# [MATERIAL FOR THE TASK]
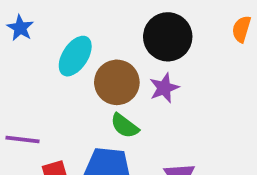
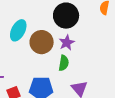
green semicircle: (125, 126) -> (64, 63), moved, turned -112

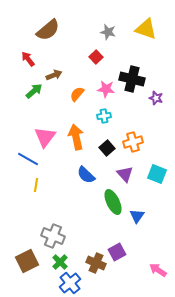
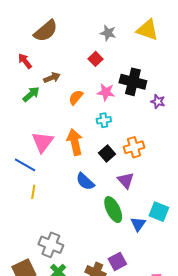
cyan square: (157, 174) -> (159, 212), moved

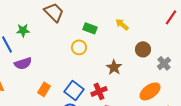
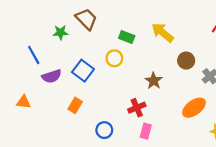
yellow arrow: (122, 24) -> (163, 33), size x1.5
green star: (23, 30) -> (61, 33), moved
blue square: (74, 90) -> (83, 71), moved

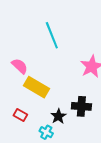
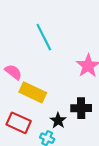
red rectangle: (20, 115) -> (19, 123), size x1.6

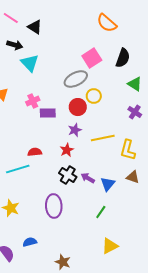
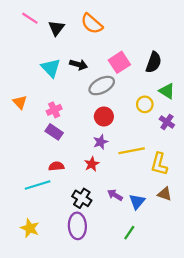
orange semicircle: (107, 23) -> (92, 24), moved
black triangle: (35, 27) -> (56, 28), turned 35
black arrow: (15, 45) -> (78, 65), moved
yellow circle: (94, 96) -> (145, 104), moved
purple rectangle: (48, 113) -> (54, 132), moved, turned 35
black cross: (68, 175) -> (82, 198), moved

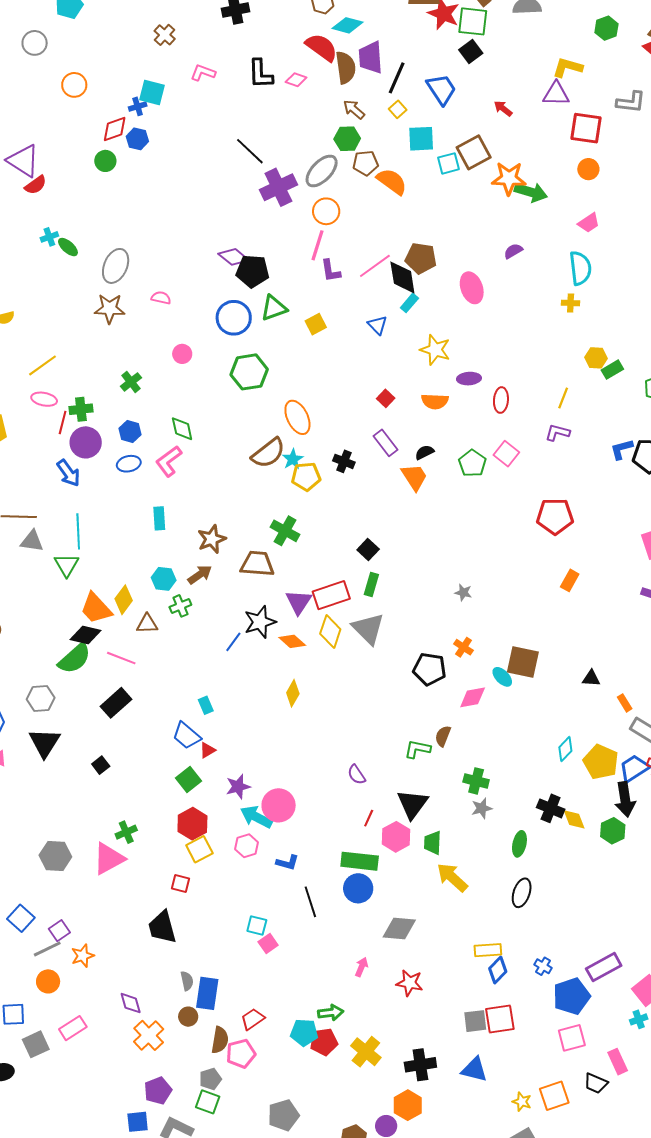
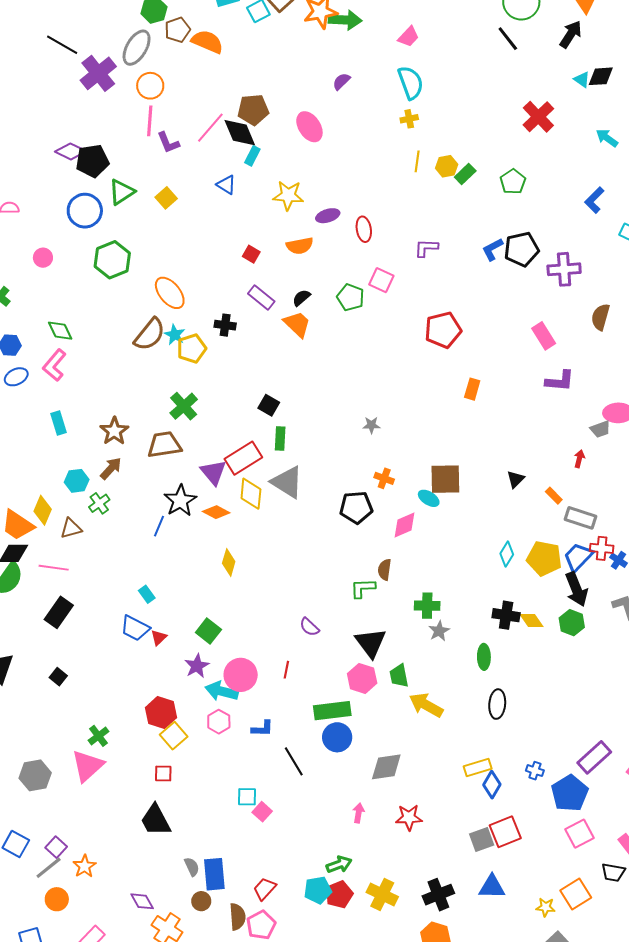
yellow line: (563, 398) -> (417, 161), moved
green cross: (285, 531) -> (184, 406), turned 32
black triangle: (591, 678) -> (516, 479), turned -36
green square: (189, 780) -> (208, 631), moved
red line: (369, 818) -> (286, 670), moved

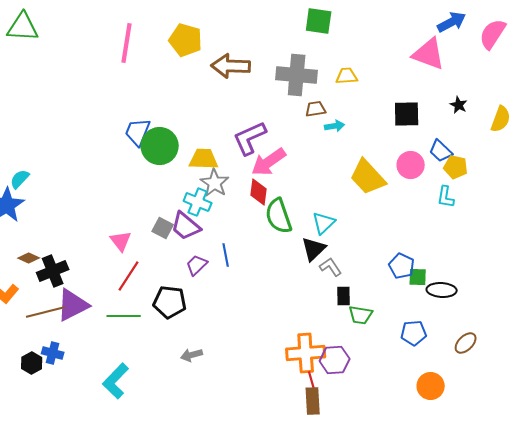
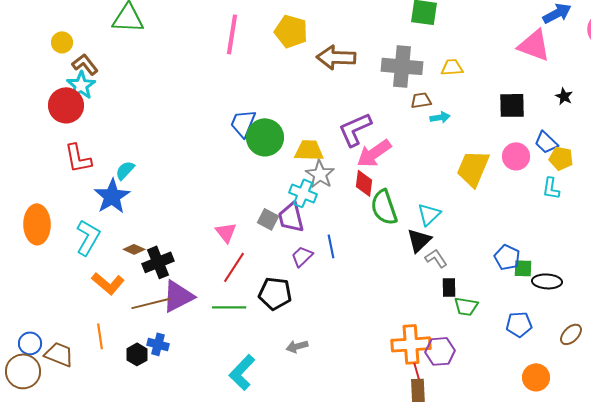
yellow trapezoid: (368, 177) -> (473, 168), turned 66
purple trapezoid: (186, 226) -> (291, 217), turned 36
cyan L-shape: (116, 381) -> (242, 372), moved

# [BRIEF]
Please report the number of lines in the listing that include "arrow", and add nothing to it.

# [RESPONSE BELOW]
2